PROBLEM STATEMENT:
Give each line of the data below as an item in a numbered list. Skip blank lines and leave the pictures out.

DATA SUPPLIED:
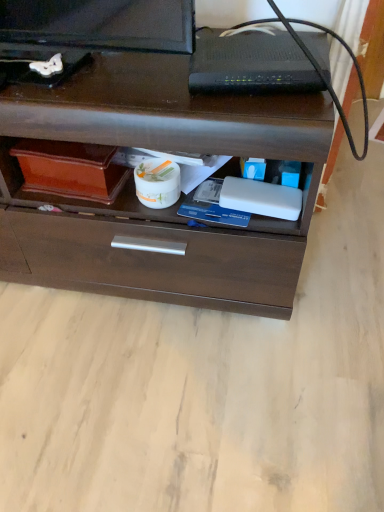
Find the location of a particular element. This screenshot has height=512, width=384. free space to the left of black plastic router at upper center is located at coordinates (137, 82).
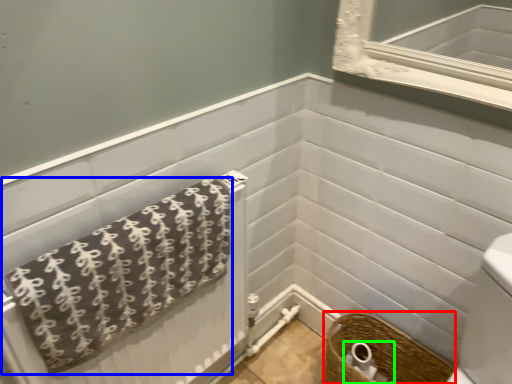
Question: Based on their relative distances, which object is nearer to basket (highlighted by a red box)? Choose from towel (highlighted by a blue box) and toilet paper (highlighted by a green box).

Choices:
 (A) towel
 (B) toilet paper

Answer: (B)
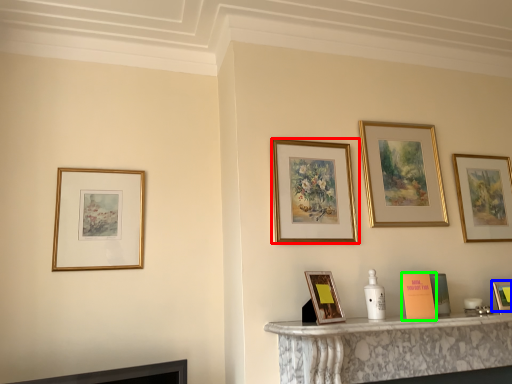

RESULT BELOW:
1. Find the location of a particular element. This screenshot has height=512, width=384. free space to the left of black plastic router at upper center is located at coordinates (137, 82).
2. Question: Based on their relative distances, which object is nearer to basket (highlighted by a red box)? Choose from towel (highlighted by a blue box) and toilet paper (highlighted by a green box).
3. Choices:
4.  (A) towel
5.  (B) toilet paper
6. Answer: (B)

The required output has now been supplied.